Records to process:
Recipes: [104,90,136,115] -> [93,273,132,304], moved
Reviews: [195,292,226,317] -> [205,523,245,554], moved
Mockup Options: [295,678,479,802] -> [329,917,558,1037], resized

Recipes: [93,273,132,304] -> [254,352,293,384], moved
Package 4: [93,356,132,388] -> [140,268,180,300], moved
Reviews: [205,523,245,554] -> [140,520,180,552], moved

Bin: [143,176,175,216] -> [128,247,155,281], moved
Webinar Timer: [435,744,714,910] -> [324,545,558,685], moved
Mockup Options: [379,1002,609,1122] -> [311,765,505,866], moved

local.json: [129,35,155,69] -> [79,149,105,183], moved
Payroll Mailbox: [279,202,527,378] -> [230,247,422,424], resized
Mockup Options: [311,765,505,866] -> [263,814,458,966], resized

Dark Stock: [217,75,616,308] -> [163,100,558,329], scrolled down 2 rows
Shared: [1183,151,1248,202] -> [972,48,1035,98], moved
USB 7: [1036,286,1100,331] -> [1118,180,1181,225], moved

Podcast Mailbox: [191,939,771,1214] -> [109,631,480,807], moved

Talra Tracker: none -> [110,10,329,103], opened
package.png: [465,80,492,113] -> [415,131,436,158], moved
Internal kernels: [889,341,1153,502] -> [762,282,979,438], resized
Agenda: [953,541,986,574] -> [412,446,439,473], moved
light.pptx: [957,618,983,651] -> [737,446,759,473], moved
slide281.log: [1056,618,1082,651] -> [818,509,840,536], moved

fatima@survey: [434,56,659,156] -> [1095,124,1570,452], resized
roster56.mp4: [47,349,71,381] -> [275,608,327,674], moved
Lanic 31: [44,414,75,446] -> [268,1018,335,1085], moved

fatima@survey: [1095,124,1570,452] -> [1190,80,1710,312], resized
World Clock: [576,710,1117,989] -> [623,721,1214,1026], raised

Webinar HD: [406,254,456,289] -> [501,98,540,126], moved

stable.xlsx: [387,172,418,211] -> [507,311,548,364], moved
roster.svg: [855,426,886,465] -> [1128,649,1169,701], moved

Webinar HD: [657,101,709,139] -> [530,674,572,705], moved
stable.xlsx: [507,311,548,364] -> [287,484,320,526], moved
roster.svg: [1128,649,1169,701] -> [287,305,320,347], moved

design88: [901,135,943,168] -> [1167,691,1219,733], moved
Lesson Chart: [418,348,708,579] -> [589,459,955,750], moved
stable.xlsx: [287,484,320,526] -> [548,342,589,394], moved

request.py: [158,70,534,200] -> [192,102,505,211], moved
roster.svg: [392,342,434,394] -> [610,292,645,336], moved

What is expected: Extract every line above containing the word "stable".

Task solution:
stable.xlsx: [387,172,418,211] -> [507,311,548,364], moved
stable.xlsx: [507,311,548,364] -> [287,484,320,526], moved
stable.xlsx: [287,484,320,526] -> [548,342,589,394], moved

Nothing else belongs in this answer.